• Aim of the task
Copy each line, word for word, from the one with "white scissors: 2 -> 3" through the final line of the listing, but skip the pictures.

Data under study Block Start

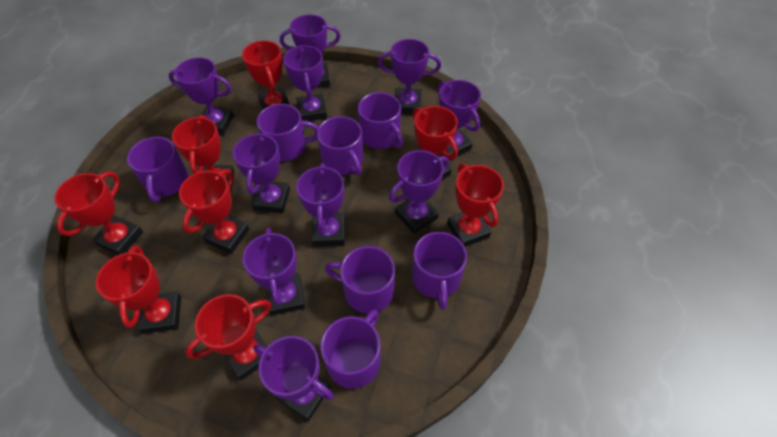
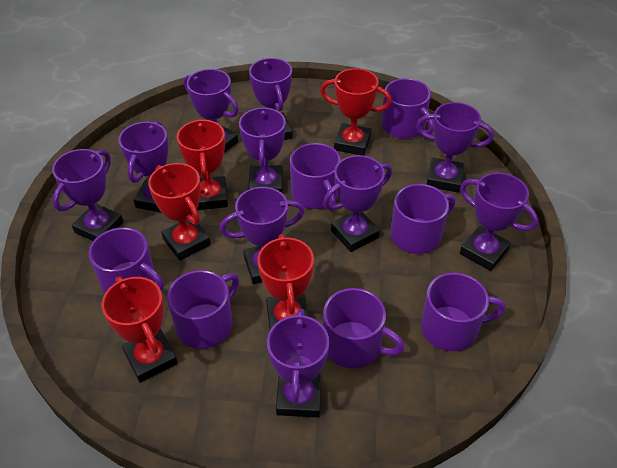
red trophy: 8 -> 5

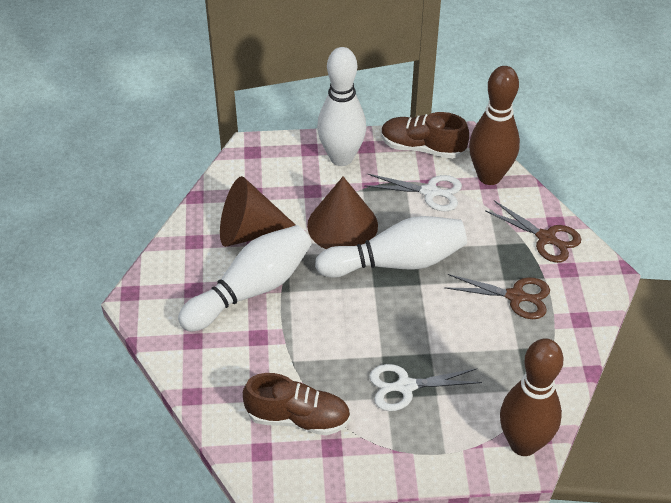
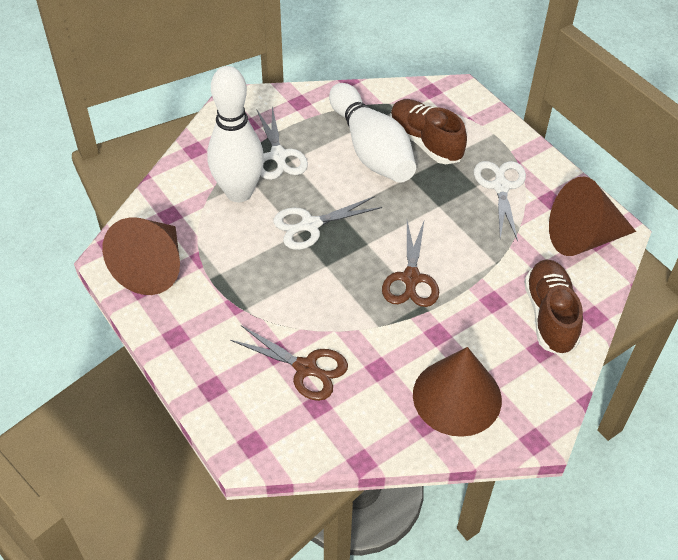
brown bowling pin: 2 -> 0
brown cone: 2 -> 3
white bowling pin: 3 -> 2
white scissors: 2 -> 3

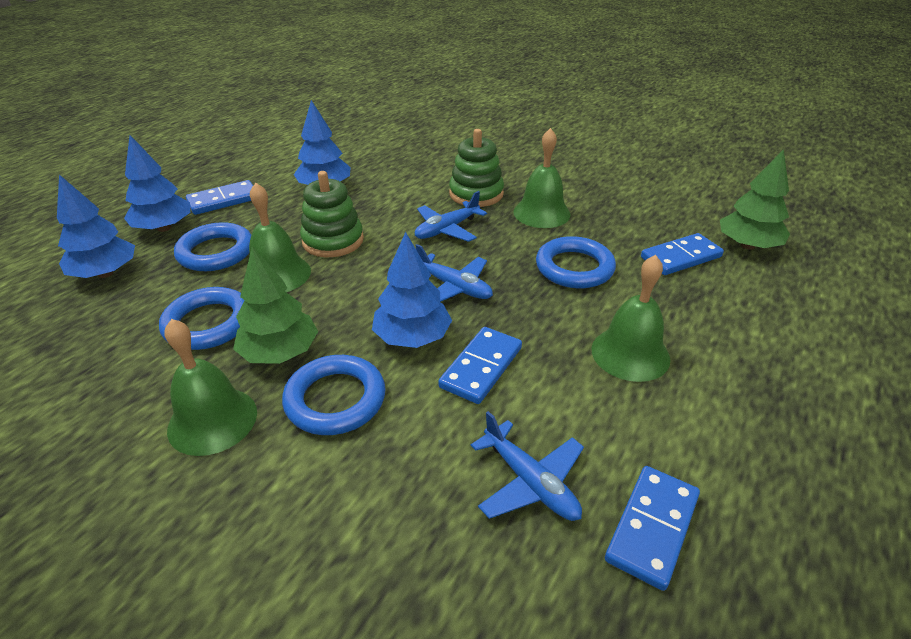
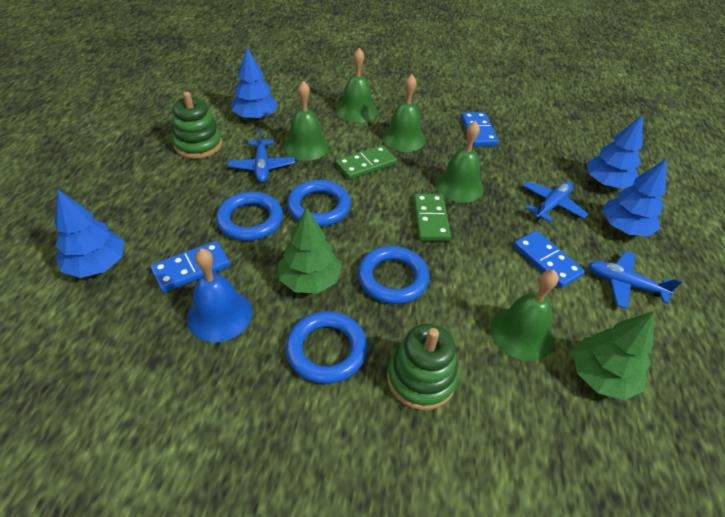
blue bell: 0 -> 1
blue domino: 4 -> 3
green bell: 4 -> 5
green domino: 0 -> 2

Data under study Block End

• Written answer
white scissors: 2 -> 3

blue bell: 0 -> 1
blue domino: 4 -> 3
green bell: 4 -> 5
green domino: 0 -> 2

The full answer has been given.